┌─ Source material

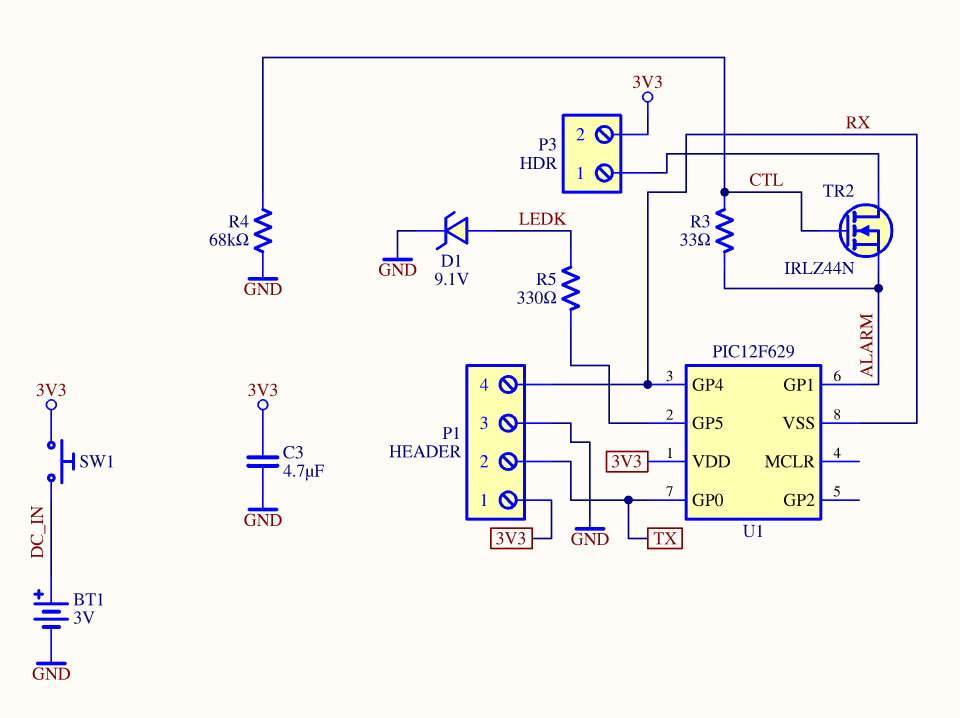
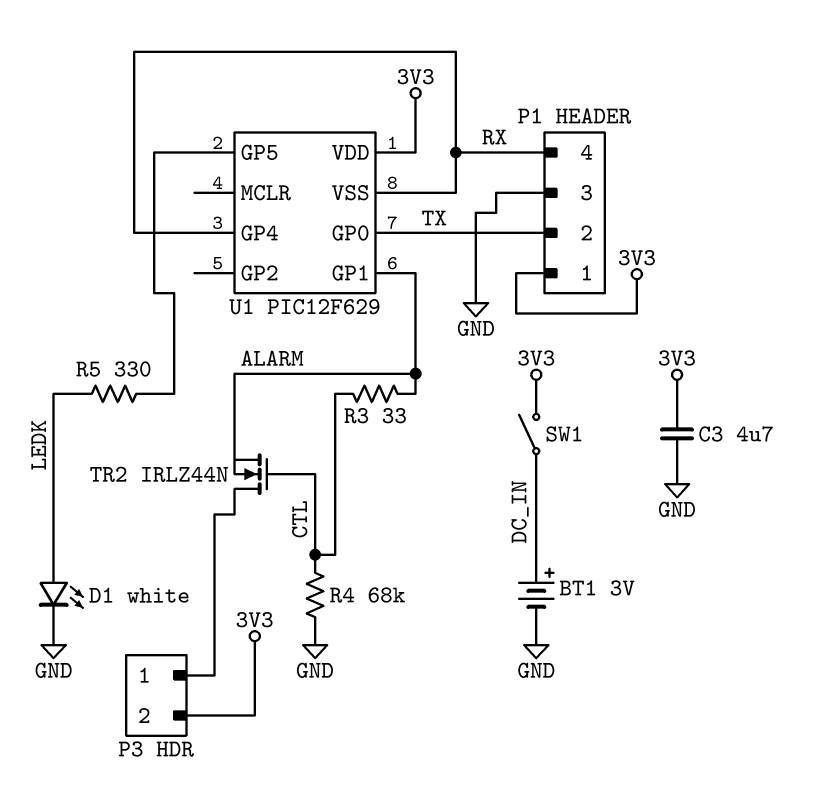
D1: zener 9.1V (A LEDK, K GND) -> LED white (A LEDK, K GND)
SW1: button (3V3, DC_IN) -> switch (3V3, DC_IN)

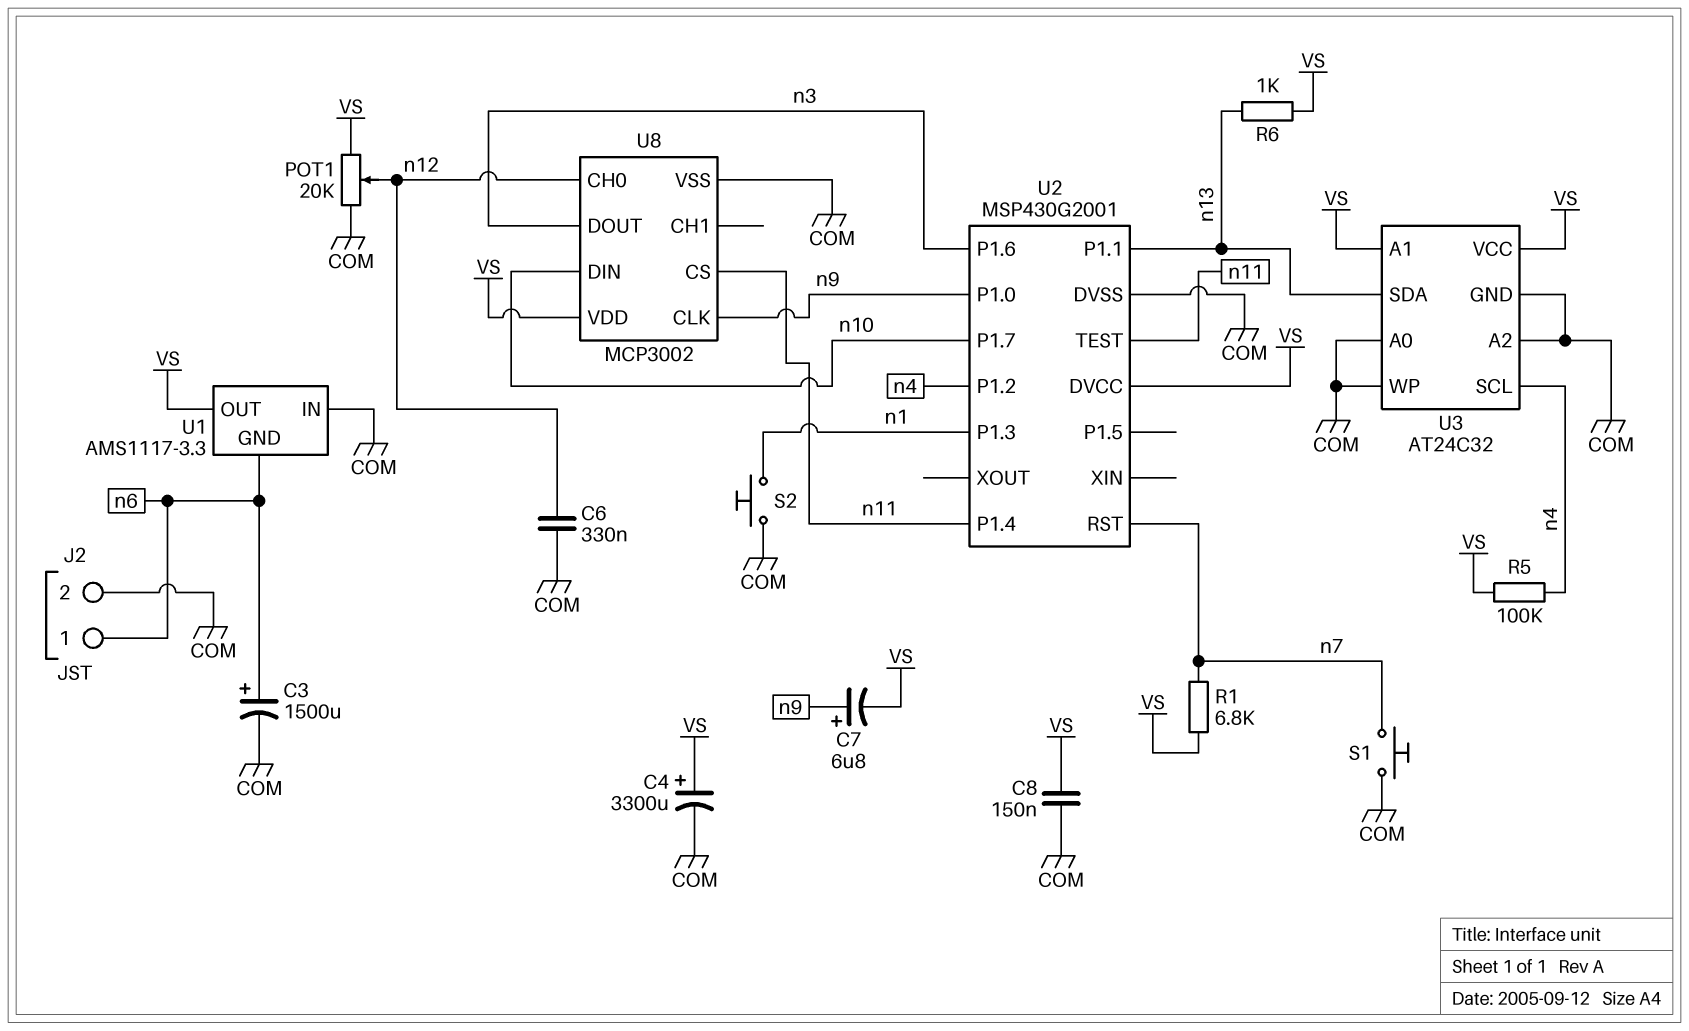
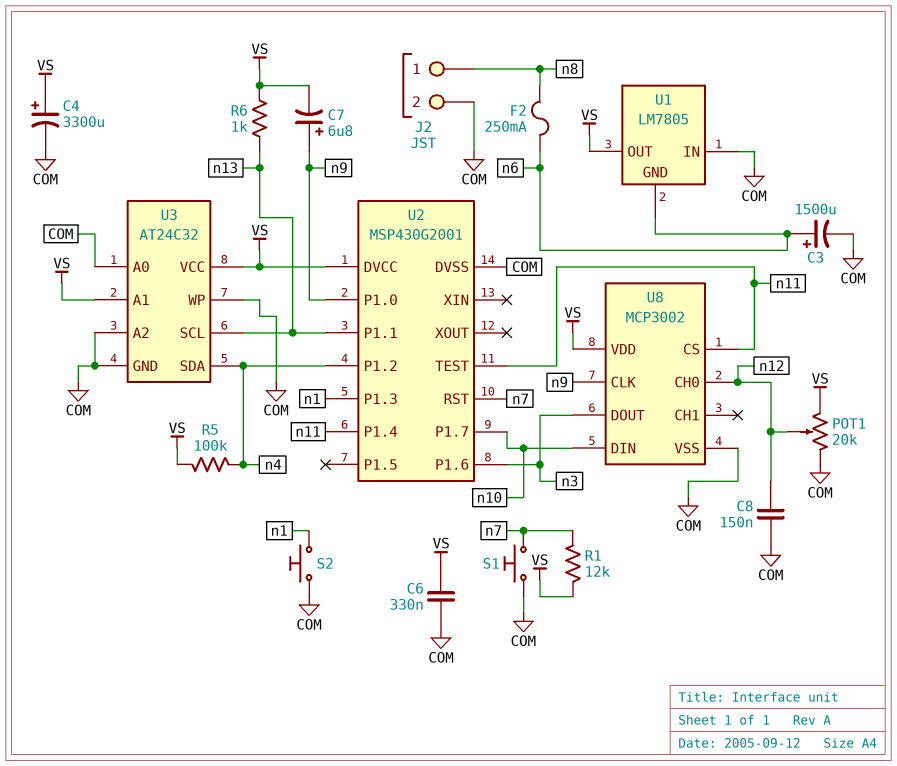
C6: 330nF (COM, n12) -> 330nF (COM, VS)
C8: 150nF (COM, VS) -> 150nF (COM, n12)
F2: none -> 250mA (n6, n8)
J2 pin 1: n6 -> n8
R1: 6.8k (VS, n7) -> 12k (VS, n7)
U1: AMS1117-3.3 -> LM7805
U3 pin SCL: n4 -> n13
U3 pin SDA: n13 -> n4

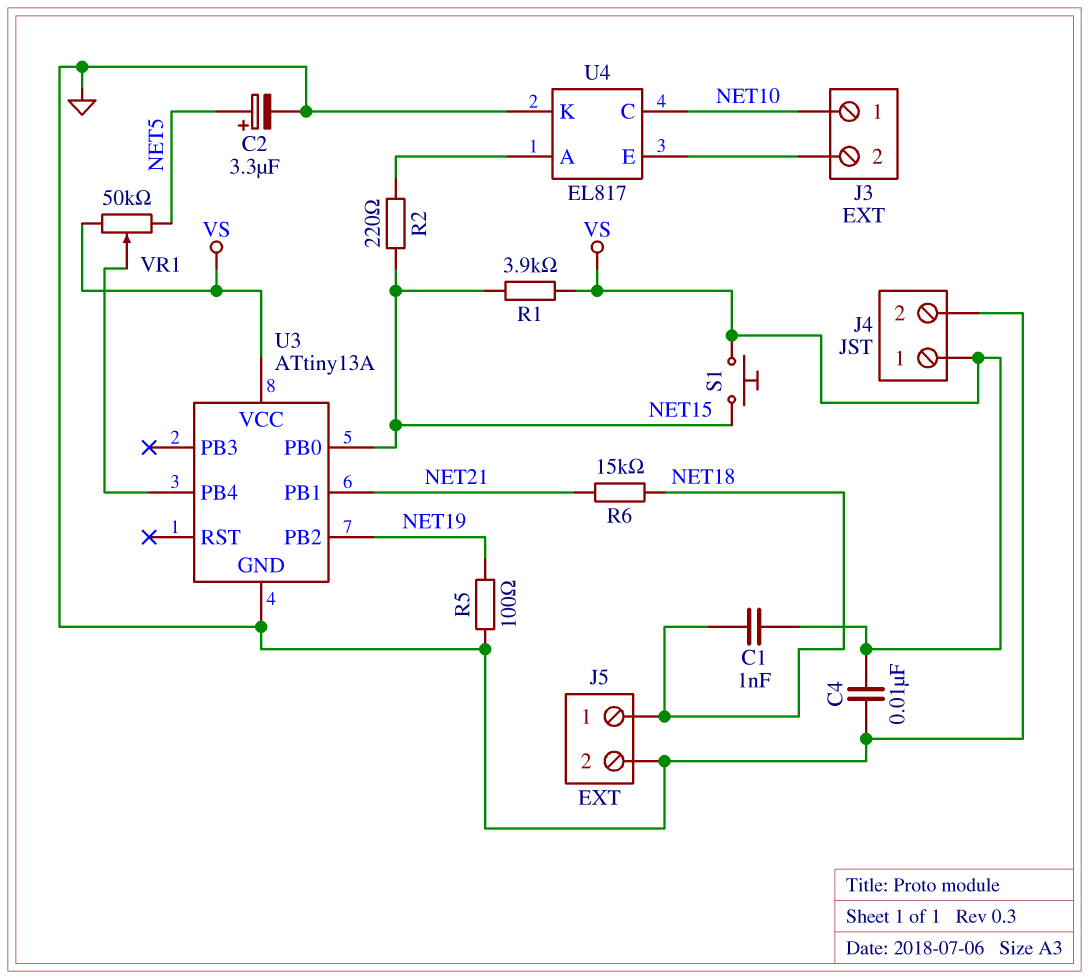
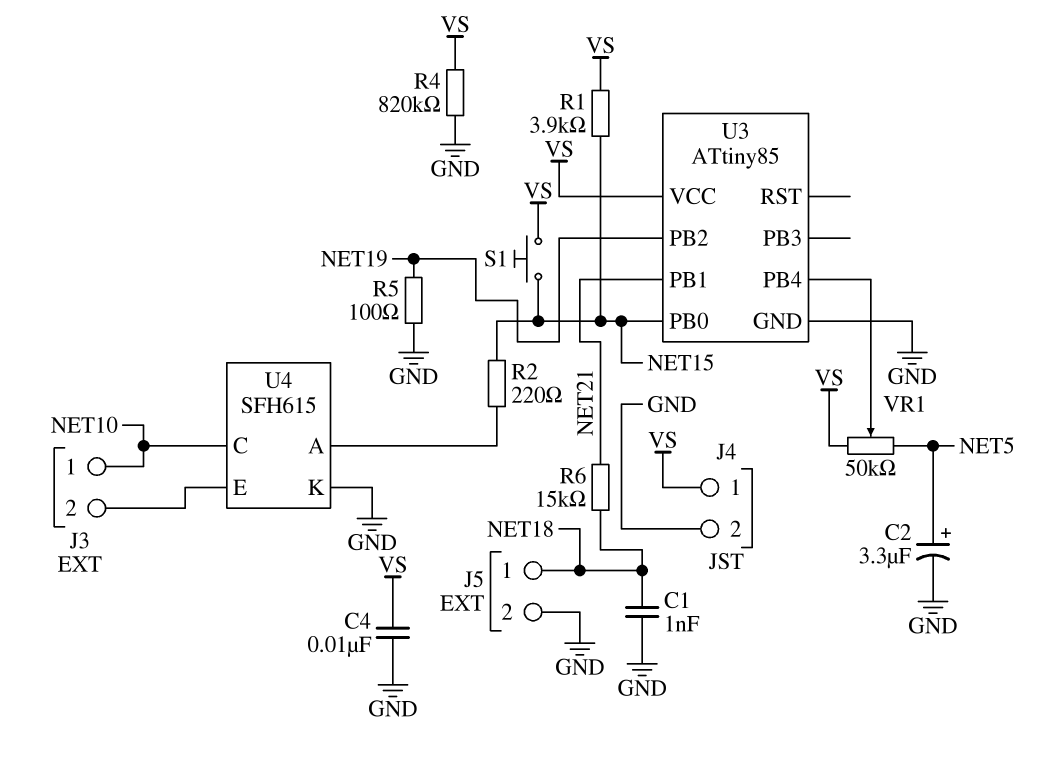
C1: 1nF (NET18, VS) -> 1nF (GND, NET18)
R4: none -> 820k (GND, VS)
U3: ATtiny13A -> ATtiny85
U4: EL817 -> SFH615

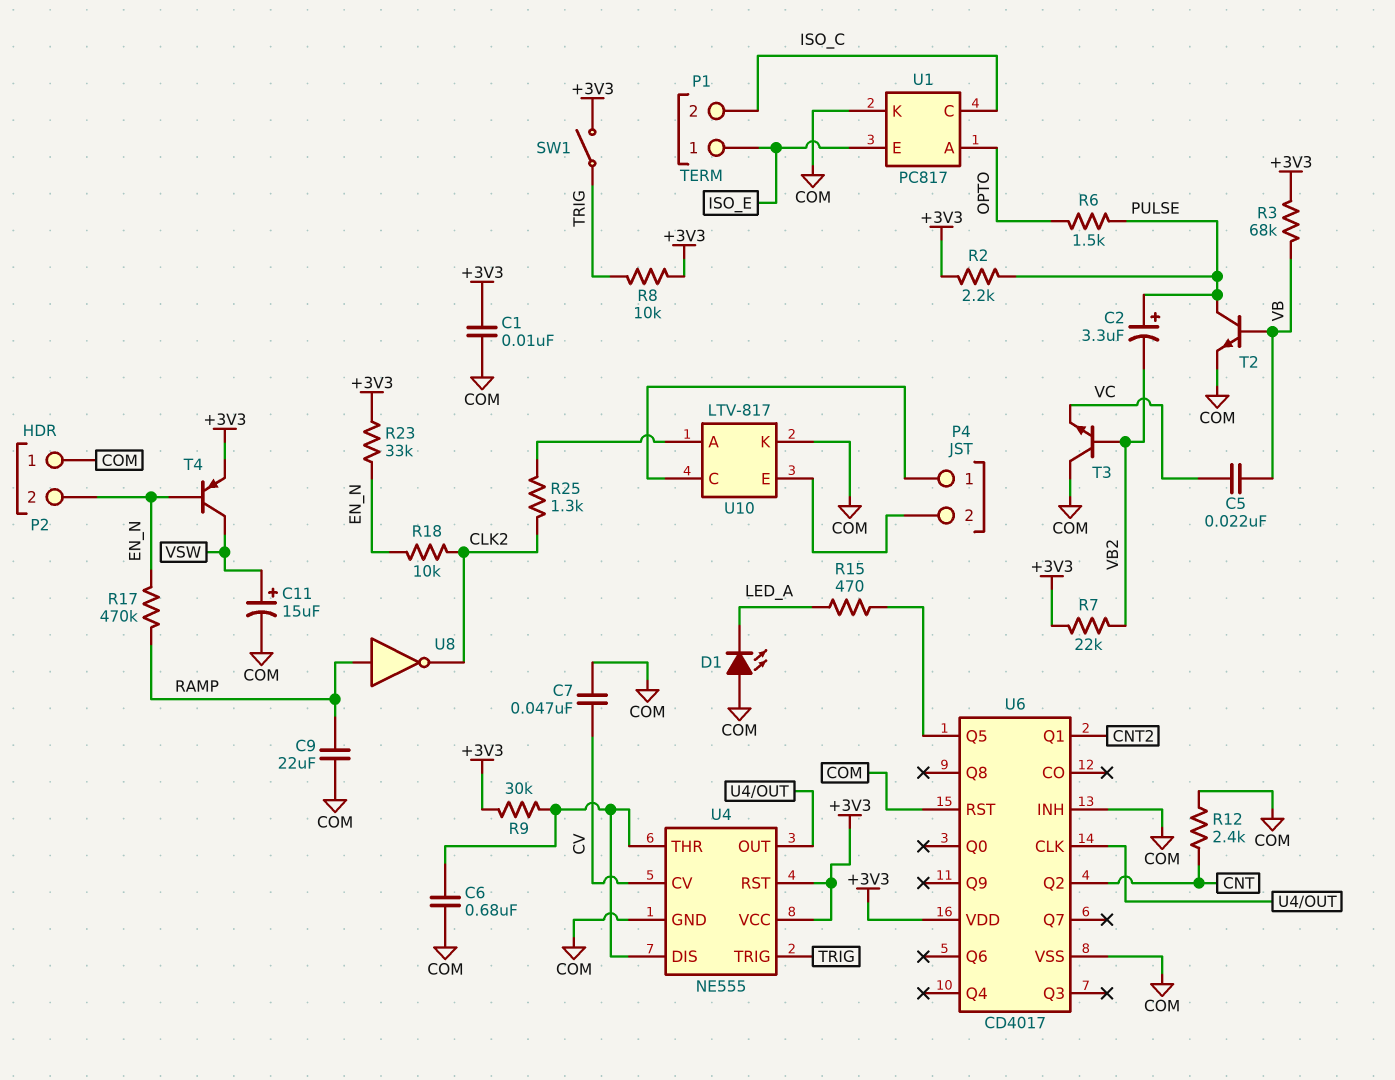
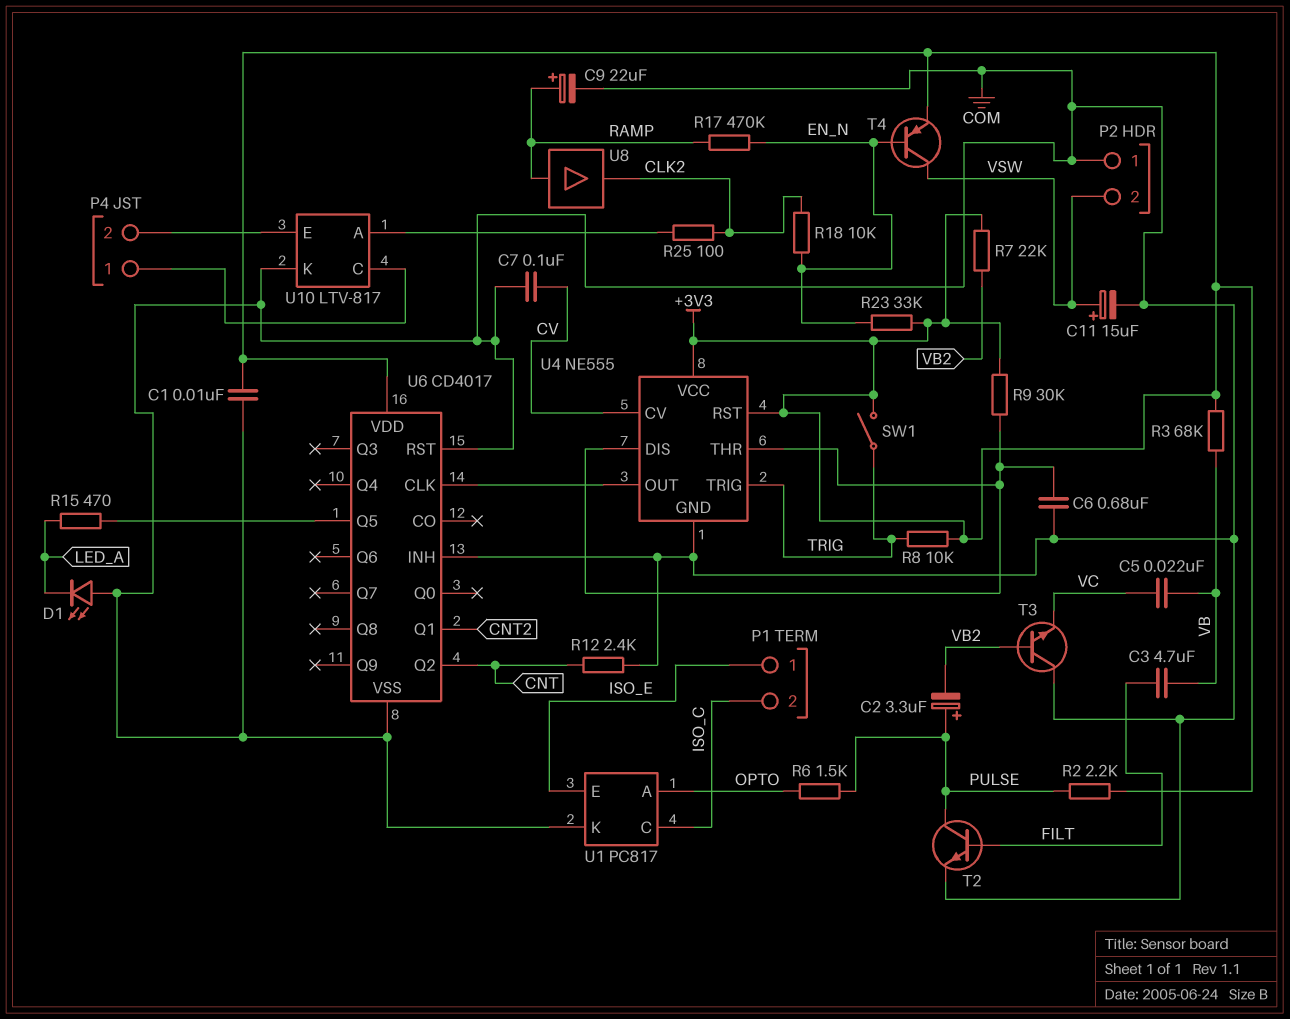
C3: none -> 4.7uF (FILT, VB)
C7: 47nF (COM, CV) -> 100nF (COM, CV)
C9: 22uF (COM, RAMP) -> 22uF (plus RAMP, minus COM)
P2 pin 2: EN_N -> VSW
R25: 1.3k (CLK2, U10/A) -> 100 (CLK2, U10/A)
T2: NPN (B VB, C PULSE, E COM) -> NPN (B FILT, C PULSE, E COM)
U8: NOT (in RAMP, out CLK2) -> buffer (in RAMP, out CLK2)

└─

Retype every entry verbatim and exclude the pictures from the copy.

§ Solution for this task
D1: zener 9.1V (A LEDK, K GND) -> LED white (A LEDK, K GND)
SW1: button (3V3, DC_IN) -> switch (3V3, DC_IN)

C6: 330nF (COM, n12) -> 330nF (COM, VS)
C8: 150nF (COM, VS) -> 150nF (COM, n12)
F2: none -> 250mA (n6, n8)
J2 pin 1: n6 -> n8
R1: 6.8k (VS, n7) -> 12k (VS, n7)
U1: AMS1117-3.3 -> LM7805
U3 pin SCL: n4 -> n13
U3 pin SDA: n13 -> n4

C1: 1nF (NET18, VS) -> 1nF (GND, NET18)
R4: none -> 820k (GND, VS)
U3: ATtiny13A -> ATtiny85
U4: EL817 -> SFH615

C3: none -> 4.7uF (FILT, VB)
C7: 47nF (COM, CV) -> 100nF (COM, CV)
C9: 22uF (COM, RAMP) -> 22uF (plus RAMP, minus COM)
P2 pin 2: EN_N -> VSW
R25: 1.3k (CLK2, U10/A) -> 100 (CLK2, U10/A)
T2: NPN (B VB, C PULSE, E COM) -> NPN (B FILT, C PULSE, E COM)
U8: NOT (in RAMP, out CLK2) -> buffer (in RAMP, out CLK2)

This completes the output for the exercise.